*** DATASET RECORDS ***

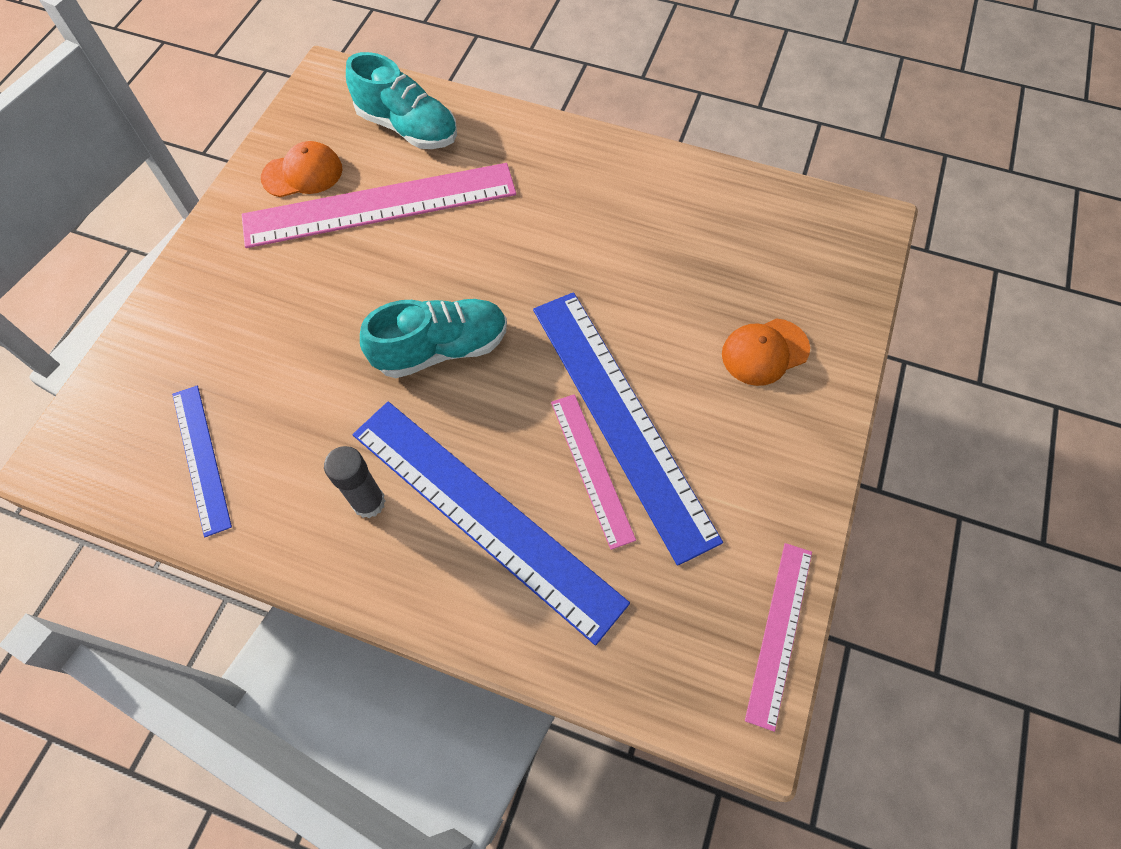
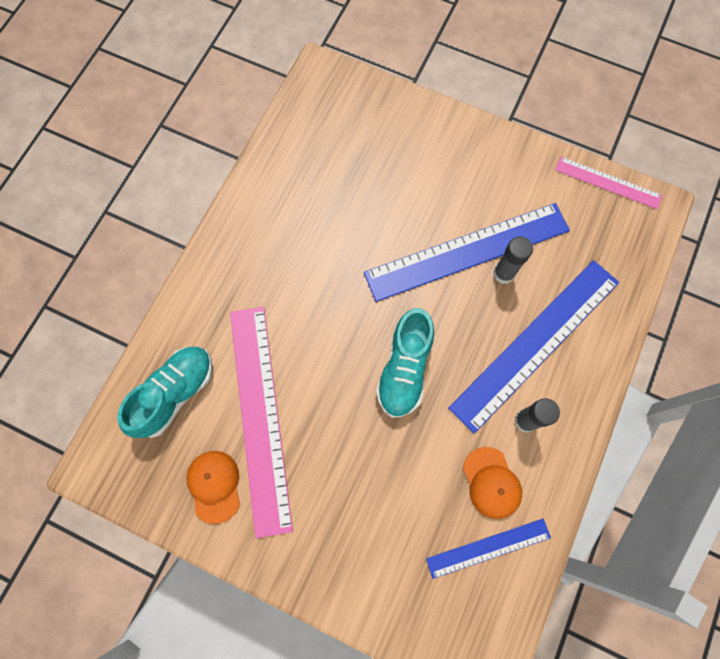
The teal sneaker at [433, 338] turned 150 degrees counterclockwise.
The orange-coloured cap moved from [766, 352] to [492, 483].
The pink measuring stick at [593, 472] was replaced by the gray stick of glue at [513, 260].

*** End of DATASET RECORDS ***
*** DATASET RECORDS ***

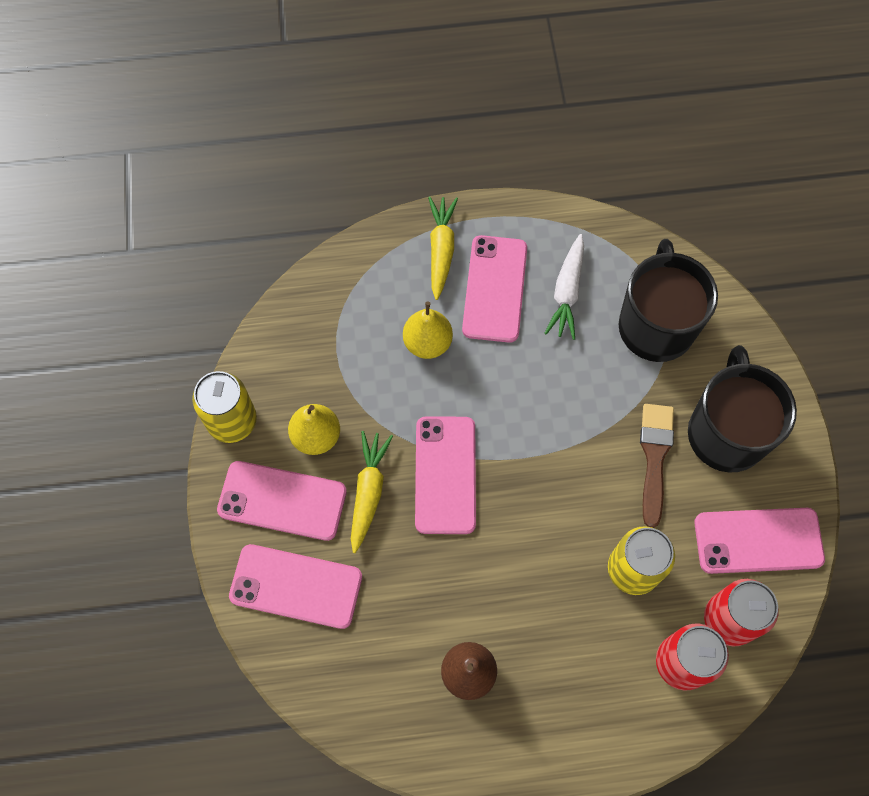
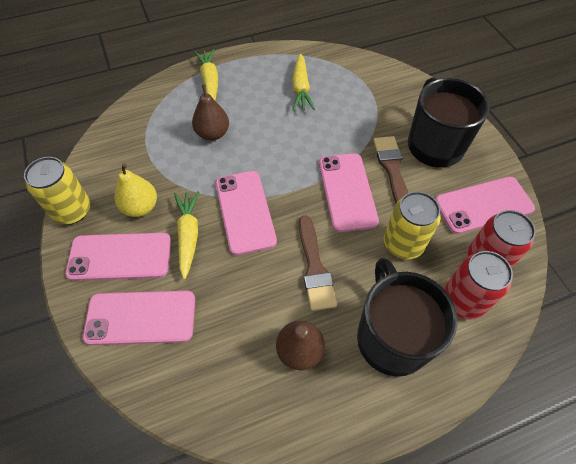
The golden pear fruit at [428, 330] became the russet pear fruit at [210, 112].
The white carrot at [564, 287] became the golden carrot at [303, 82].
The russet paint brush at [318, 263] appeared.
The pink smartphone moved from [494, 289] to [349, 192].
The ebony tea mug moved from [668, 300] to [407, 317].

*** End of DATASET RECORDS ***
*** DATASET RECORDS ***

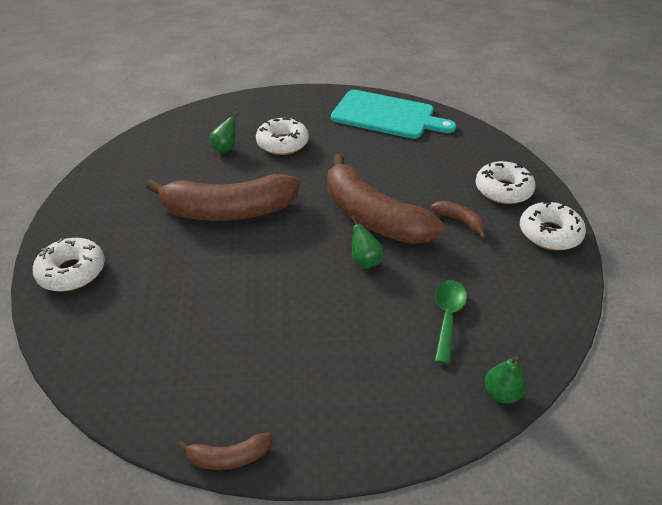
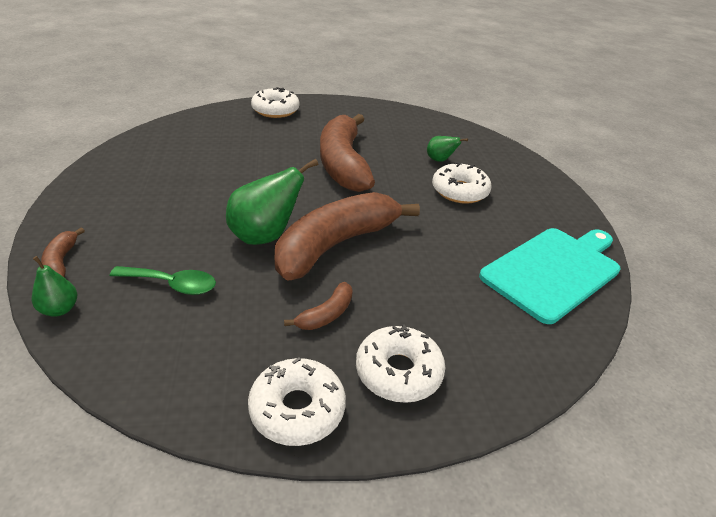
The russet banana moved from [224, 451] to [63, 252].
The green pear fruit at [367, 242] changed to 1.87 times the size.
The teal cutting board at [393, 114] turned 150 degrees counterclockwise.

*** End of DATASET RECORDS ***

Only lines of the data holding the word "from" go in the answer. Please copy each of them.

The orange-coloured cap moved from [766, 352] to [492, 483].
The pink smartphone moved from [494, 289] to [349, 192].
The ebony tea mug moved from [668, 300] to [407, 317].
The russet banana moved from [224, 451] to [63, 252].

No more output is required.